● Work to be completed
Using the entries below, write out the line with "(336, 195) = (446, 248): none -> blue robot", the line with "(536, 249) = (684, 294): yellow", and every line in between, exactly as each is written.

● Material for the task
=== Begin Enclosure ===

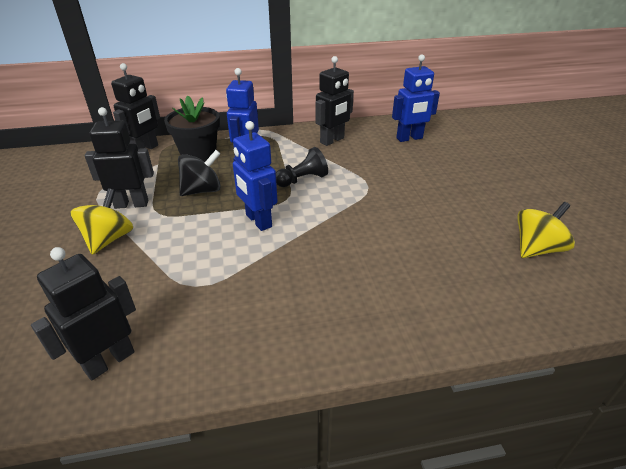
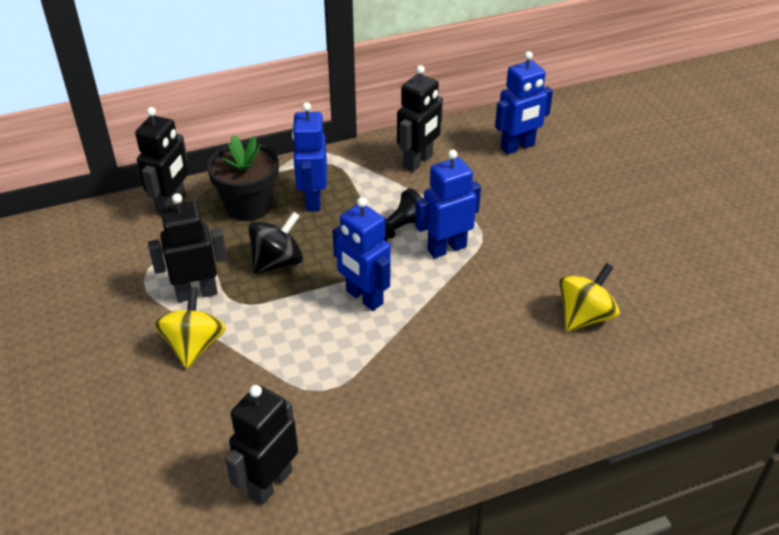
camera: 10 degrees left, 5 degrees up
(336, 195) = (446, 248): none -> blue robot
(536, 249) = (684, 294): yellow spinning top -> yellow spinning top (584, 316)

=== End Enclosure ===
=== Begin Enclosure ===

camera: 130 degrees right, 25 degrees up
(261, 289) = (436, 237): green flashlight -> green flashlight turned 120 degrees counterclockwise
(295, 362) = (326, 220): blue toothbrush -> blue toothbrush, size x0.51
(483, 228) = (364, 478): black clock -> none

=== End Enclosure ===

● Answer space
(336, 195) = (446, 248): none -> blue robot
(536, 249) = (684, 294): yellow spinning top -> yellow spinning top (584, 316)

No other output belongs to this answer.